What the task asks. Copy exactly, and only, the lines from the line containing "(black) (no. 4" through the last line of the records below, both included.

Data section.
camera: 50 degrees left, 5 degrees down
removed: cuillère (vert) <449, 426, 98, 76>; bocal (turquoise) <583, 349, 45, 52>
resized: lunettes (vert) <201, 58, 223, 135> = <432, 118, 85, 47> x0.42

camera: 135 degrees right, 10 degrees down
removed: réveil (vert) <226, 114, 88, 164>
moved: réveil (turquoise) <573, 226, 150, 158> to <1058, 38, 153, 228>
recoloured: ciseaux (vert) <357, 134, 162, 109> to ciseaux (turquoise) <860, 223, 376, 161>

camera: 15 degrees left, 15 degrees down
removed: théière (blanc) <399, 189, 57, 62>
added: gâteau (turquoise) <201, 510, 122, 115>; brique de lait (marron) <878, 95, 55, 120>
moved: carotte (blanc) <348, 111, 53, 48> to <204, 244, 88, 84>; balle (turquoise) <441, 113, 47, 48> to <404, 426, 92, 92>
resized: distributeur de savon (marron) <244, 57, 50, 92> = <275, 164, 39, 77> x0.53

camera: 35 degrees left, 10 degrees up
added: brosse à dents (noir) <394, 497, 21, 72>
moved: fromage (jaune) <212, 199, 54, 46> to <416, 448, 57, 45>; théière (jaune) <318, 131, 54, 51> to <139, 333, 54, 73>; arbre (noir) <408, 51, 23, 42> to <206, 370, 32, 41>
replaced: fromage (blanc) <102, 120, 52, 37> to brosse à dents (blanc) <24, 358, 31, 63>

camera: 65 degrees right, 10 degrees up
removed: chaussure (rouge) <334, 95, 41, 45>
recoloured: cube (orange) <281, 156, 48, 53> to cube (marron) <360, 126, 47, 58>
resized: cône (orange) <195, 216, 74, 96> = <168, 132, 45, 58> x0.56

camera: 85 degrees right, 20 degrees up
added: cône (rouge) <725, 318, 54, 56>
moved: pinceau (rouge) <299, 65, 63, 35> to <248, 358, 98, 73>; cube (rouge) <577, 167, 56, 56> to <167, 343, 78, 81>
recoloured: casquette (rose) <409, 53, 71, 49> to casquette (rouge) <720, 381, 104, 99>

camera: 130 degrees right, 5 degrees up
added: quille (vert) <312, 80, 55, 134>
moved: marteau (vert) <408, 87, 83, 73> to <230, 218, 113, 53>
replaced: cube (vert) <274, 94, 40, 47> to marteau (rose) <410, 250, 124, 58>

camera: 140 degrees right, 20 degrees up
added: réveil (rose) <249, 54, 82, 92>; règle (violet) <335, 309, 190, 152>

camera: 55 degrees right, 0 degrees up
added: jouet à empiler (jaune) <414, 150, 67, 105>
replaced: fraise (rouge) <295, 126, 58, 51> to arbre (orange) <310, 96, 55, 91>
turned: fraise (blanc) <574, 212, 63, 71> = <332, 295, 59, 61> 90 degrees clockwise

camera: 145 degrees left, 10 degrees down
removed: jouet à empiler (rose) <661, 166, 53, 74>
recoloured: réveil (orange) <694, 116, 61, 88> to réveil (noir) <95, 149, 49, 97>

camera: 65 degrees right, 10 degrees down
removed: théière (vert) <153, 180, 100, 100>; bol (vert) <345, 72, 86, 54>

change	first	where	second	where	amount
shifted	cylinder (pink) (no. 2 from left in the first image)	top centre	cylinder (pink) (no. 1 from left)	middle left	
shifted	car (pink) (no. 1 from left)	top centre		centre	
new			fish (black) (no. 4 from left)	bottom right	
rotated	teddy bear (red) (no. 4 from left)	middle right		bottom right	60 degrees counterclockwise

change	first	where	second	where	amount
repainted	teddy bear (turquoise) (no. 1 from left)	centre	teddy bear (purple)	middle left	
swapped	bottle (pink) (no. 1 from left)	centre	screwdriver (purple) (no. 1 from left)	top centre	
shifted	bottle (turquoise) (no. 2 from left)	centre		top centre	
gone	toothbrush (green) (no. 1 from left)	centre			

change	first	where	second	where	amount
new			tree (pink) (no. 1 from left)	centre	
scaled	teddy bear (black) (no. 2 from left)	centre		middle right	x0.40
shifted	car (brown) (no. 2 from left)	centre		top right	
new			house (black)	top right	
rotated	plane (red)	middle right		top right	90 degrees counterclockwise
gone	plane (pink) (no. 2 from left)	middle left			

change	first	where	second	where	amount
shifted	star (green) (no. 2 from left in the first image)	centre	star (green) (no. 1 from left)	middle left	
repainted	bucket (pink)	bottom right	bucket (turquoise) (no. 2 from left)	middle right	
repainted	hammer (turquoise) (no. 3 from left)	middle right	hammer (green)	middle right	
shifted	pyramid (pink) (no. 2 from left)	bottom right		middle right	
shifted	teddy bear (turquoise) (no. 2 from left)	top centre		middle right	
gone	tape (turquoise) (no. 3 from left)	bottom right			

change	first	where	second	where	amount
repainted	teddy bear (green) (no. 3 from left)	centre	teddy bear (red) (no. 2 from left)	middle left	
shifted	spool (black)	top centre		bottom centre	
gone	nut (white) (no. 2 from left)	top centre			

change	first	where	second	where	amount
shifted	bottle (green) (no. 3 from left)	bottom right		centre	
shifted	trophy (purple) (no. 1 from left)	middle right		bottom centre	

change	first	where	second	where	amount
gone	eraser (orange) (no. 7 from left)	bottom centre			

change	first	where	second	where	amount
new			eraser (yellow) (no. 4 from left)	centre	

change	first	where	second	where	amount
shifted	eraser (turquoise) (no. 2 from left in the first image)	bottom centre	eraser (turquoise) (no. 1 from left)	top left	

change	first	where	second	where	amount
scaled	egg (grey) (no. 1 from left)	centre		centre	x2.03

Exercise solution.
new			fish (black) (no. 4 from left)	bottom right	
rotated	teddy bear (red) (no. 4 from left)	middle right		bottom right	60 degrees counterclockwise

change	first	where	second	where	amount
repainted	teddy bear (turquoise) (no. 1 from left)	centre	teddy bear (purple)	middle left	
swapped	bottle (pink) (no. 1 from left)	centre	screwdriver (purple) (no. 1 from left)	top centre	
shifted	bottle (turquoise) (no. 2 from left)	centre		top centre	
gone	toothbrush (green) (no. 1 from left)	centre			

change	first	where	second	where	amount
new			tree (pink) (no. 1 from left)	centre	
scaled	teddy bear (black) (no. 2 from left)	centre		middle right	x0.40
shifted	car (brown) (no. 2 from left)	centre		top right	
new			house (black)	top right	
rotated	plane (red)	middle right		top right	90 degrees counterclockwise
gone	plane (pink) (no. 2 from left)	middle left			

change	first	where	second	where	amount
shifted	star (green) (no. 2 from left in the first image)	centre	star (green) (no. 1 from left)	middle left	
repainted	bucket (pink)	bottom right	bucket (turquoise) (no. 2 from left)	middle right	
repainted	hammer (turquoise) (no. 3 from left)	middle right	hammer (green)	middle right	
shifted	pyramid (pink) (no. 2 from left)	bottom right		middle right	
shifted	teddy bear (turquoise) (no. 2 from left)	top centre		middle right	
gone	tape (turquoise) (no. 3 from left)	bottom right			

change	first	where	second	where	amount
repainted	teddy bear (green) (no. 3 from left)	centre	teddy bear (red) (no. 2 from left)	middle left	
shifted	spool (black)	top centre		bottom centre	
gone	nut (white) (no. 2 from left)	top centre			

change	first	where	second	where	amount
shifted	bottle (green) (no. 3 from left)	bottom right		centre	
shifted	trophy (purple) (no. 1 from left)	middle right		bottom centre	

change	first	where	second	where	amount
gone	eraser (orange) (no. 7 from left)	bottom centre			

change	first	where	second	where	amount
new			eraser (yellow) (no. 4 from left)	centre	

change	first	where	second	where	amount
shifted	eraser (turquoise) (no. 2 from left in the first image)	bottom centre	eraser (turquoise) (no. 1 from left)	top left	

change	first	where	second	where	amount
scaled	egg (grey) (no. 1 from left)	centre		centre	x2.03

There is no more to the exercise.